*** Opening Supplied entries ***

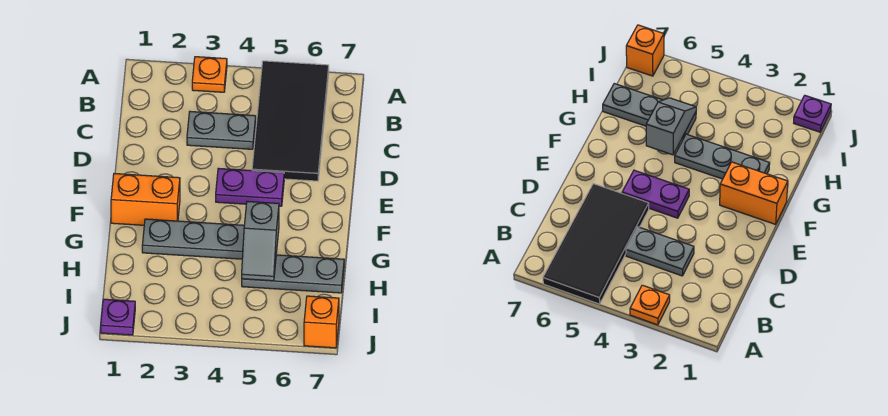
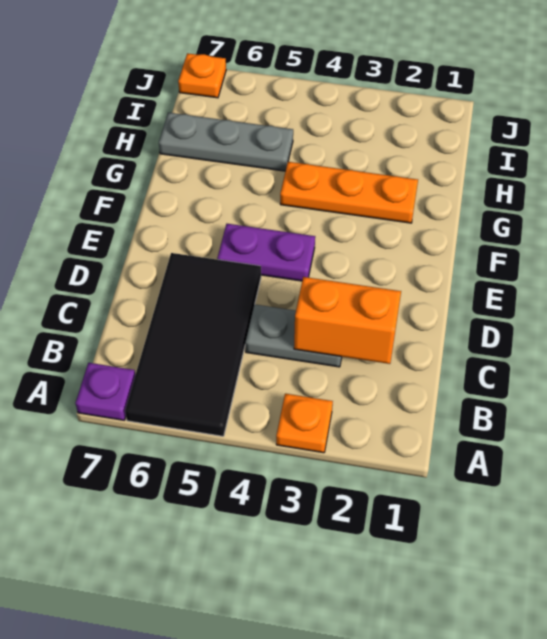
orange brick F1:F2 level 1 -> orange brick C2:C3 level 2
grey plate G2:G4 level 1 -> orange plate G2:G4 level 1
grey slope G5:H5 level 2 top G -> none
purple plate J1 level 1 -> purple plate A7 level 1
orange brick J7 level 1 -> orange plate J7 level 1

*** Closing Supplied entries ***
*** Opening Supplied entries ***

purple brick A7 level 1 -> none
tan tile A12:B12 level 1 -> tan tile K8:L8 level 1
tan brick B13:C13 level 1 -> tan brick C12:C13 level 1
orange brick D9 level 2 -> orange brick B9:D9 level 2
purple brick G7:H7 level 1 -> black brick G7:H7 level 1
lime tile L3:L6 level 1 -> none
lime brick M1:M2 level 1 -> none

*** Closing Supplied entries ***
*** Opening Supplied entries ***

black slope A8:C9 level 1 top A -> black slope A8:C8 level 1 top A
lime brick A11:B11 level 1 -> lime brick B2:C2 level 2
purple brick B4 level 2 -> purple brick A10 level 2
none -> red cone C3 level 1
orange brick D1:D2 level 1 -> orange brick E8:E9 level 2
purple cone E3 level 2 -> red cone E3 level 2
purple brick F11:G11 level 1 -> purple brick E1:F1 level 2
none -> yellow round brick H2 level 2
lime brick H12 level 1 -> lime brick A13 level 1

*** Closing Supplied entries ***

Exercise directions
Output, from the data above, the lines from the line with "orange brick F1:F2" to the line with "orange brick J7" exactly as they stand, both ends included and nothing else.

Written answer
orange brick F1:F2 level 1 -> orange brick C2:C3 level 2
grey plate G2:G4 level 1 -> orange plate G2:G4 level 1
grey slope G5:H5 level 2 top G -> none
purple plate J1 level 1 -> purple plate A7 level 1
orange brick J7 level 1 -> orange plate J7 level 1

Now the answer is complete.